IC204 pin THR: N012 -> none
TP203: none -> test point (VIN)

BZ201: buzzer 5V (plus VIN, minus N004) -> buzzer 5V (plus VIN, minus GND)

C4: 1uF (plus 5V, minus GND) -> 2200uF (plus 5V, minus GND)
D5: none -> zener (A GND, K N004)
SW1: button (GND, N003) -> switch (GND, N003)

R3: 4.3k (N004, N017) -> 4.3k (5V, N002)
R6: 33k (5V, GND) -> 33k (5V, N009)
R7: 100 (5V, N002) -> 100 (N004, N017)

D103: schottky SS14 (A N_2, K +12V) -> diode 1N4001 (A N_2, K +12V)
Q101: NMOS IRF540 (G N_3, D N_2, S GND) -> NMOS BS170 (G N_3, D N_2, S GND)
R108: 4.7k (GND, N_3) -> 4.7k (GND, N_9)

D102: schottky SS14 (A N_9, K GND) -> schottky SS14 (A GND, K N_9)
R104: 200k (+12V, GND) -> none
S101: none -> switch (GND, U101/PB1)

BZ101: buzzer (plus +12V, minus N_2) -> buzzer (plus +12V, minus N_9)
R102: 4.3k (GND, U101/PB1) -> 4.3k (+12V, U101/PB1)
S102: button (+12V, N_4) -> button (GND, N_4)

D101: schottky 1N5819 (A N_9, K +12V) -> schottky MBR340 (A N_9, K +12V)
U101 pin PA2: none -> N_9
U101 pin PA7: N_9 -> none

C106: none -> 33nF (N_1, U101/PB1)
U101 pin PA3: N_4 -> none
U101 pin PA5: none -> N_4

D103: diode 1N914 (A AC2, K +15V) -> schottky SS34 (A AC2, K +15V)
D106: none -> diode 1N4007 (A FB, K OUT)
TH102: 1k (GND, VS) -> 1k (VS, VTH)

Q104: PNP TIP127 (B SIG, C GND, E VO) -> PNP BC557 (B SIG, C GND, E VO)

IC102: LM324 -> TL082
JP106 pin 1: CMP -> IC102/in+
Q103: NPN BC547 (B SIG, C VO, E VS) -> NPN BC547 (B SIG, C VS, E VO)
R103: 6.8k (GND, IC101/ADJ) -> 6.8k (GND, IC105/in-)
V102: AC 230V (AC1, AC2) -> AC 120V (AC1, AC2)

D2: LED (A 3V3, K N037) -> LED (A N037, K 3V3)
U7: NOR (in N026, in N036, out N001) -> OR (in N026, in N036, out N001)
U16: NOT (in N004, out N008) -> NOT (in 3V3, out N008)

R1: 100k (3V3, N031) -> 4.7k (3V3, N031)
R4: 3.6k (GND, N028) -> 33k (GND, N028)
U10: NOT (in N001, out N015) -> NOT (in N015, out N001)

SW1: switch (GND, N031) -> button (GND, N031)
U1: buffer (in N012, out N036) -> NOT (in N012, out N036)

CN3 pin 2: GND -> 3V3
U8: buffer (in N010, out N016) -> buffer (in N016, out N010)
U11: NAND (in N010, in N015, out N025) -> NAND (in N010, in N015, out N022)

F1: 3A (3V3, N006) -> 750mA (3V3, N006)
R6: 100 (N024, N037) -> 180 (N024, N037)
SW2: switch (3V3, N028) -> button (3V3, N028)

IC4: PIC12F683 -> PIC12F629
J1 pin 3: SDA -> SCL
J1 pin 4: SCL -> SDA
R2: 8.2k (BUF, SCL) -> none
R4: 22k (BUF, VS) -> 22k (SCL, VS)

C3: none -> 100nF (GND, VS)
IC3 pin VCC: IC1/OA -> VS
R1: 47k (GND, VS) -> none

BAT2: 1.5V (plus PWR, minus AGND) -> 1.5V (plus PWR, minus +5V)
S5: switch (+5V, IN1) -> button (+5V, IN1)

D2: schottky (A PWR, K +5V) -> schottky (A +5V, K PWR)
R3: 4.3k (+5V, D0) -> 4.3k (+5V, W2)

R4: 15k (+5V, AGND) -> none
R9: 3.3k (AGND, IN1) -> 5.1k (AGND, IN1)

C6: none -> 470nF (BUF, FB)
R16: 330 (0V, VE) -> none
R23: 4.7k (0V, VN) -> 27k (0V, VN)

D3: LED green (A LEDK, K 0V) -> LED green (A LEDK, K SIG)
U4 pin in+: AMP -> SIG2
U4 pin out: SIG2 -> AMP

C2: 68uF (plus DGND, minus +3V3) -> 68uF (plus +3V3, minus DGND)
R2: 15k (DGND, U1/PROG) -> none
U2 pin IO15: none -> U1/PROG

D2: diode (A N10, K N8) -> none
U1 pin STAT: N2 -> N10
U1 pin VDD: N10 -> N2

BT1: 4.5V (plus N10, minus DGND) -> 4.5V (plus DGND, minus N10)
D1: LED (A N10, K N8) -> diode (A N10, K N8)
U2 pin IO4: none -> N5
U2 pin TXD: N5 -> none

==*==

• **THE TASK**
What you return must match the data word for word.

• **RESULT FOR THIS EXERCISE**
IC204 pin THR: N012 -> none
TP203: none -> test point (VIN)

BZ201: buzzer 5V (plus VIN, minus N004) -> buzzer 5V (plus VIN, minus GND)

C4: 1uF (plus 5V, minus GND) -> 2200uF (plus 5V, minus GND)
D5: none -> zener (A GND, K N004)
SW1: button (GND, N003) -> switch (GND, N003)

R3: 4.3k (N004, N017) -> 4.3k (5V, N002)
R6: 33k (5V, GND) -> 33k (5V, N009)
R7: 100 (5V, N002) -> 100 (N004, N017)

D103: schottky SS14 (A N_2, K +12V) -> diode 1N4001 (A N_2, K +12V)
Q101: NMOS IRF540 (G N_3, D N_2, S GND) -> NMOS BS170 (G N_3, D N_2, S GND)
R108: 4.7k (GND, N_3) -> 4.7k (GND, N_9)

D102: schottky SS14 (A N_9, K GND) -> schottky SS14 (A GND, K N_9)
R104: 200k (+12V, GND) -> none
S101: none -> switch (GND, U101/PB1)

BZ101: buzzer (plus +12V, minus N_2) -> buzzer (plus +12V, minus N_9)
R102: 4.3k (GND, U101/PB1) -> 4.3k (+12V, U101/PB1)
S102: button (+12V, N_4) -> button (GND, N_4)

D101: schottky 1N5819 (A N_9, K +12V) -> schottky MBR340 (A N_9, K +12V)
U101 pin PA2: none -> N_9
U101 pin PA7: N_9 -> none

C106: none -> 33nF (N_1, U101/PB1)
U101 pin PA3: N_4 -> none
U101 pin PA5: none -> N_4

D103: diode 1N914 (A AC2, K +15V) -> schottky SS34 (A AC2, K +15V)
D106: none -> diode 1N4007 (A FB, K OUT)
TH102: 1k (GND, VS) -> 1k (VS, VTH)

Q104: PNP TIP127 (B SIG, C GND, E VO) -> PNP BC557 (B SIG, C GND, E VO)

IC102: LM324 -> TL082
JP106 pin 1: CMP -> IC102/in+
Q103: NPN BC547 (B SIG, C VO, E VS) -> NPN BC547 (B SIG, C VS, E VO)
R103: 6.8k (GND, IC101/ADJ) -> 6.8k (GND, IC105/in-)
V102: AC 230V (AC1, AC2) -> AC 120V (AC1, AC2)

D2: LED (A 3V3, K N037) -> LED (A N037, K 3V3)
U7: NOR (in N026, in N036, out N001) -> OR (in N026, in N036, out N001)
U16: NOT (in N004, out N008) -> NOT (in 3V3, out N008)

R1: 100k (3V3, N031) -> 4.7k (3V3, N031)
R4: 3.6k (GND, N028) -> 33k (GND, N028)
U10: NOT (in N001, out N015) -> NOT (in N015, out N001)

SW1: switch (GND, N031) -> button (GND, N031)
U1: buffer (in N012, out N036) -> NOT (in N012, out N036)

CN3 pin 2: GND -> 3V3
U8: buffer (in N010, out N016) -> buffer (in N016, out N010)
U11: NAND (in N010, in N015, out N025) -> NAND (in N010, in N015, out N022)

F1: 3A (3V3, N006) -> 750mA (3V3, N006)
R6: 100 (N024, N037) -> 180 (N024, N037)
SW2: switch (3V3, N028) -> button (3V3, N028)

IC4: PIC12F683 -> PIC12F629
J1 pin 3: SDA -> SCL
J1 pin 4: SCL -> SDA
R2: 8.2k (BUF, SCL) -> none
R4: 22k (BUF, VS) -> 22k (SCL, VS)

C3: none -> 100nF (GND, VS)
IC3 pin VCC: IC1/OA -> VS
R1: 47k (GND, VS) -> none

BAT2: 1.5V (plus PWR, minus AGND) -> 1.5V (plus PWR, minus +5V)
S5: switch (+5V, IN1) -> button (+5V, IN1)

D2: schottky (A PWR, K +5V) -> schottky (A +5V, K PWR)
R3: 4.3k (+5V, D0) -> 4.3k (+5V, W2)

R4: 15k (+5V, AGND) -> none
R9: 3.3k (AGND, IN1) -> 5.1k (AGND, IN1)

C6: none -> 470nF (BUF, FB)
R16: 330 (0V, VE) -> none
R23: 4.7k (0V, VN) -> 27k (0V, VN)

D3: LED green (A LEDK, K 0V) -> LED green (A LEDK, K SIG)
U4 pin in+: AMP -> SIG2
U4 pin out: SIG2 -> AMP

C2: 68uF (plus DGND, minus +3V3) -> 68uF (plus +3V3, minus DGND)
R2: 15k (DGND, U1/PROG) -> none
U2 pin IO15: none -> U1/PROG

D2: diode (A N10, K N8) -> none
U1 pin STAT: N2 -> N10
U1 pin VDD: N10 -> N2

BT1: 4.5V (plus N10, minus DGND) -> 4.5V (plus DGND, minus N10)
D1: LED (A N10, K N8) -> diode (A N10, K N8)
U2 pin IO4: none -> N5
U2 pin TXD: N5 -> none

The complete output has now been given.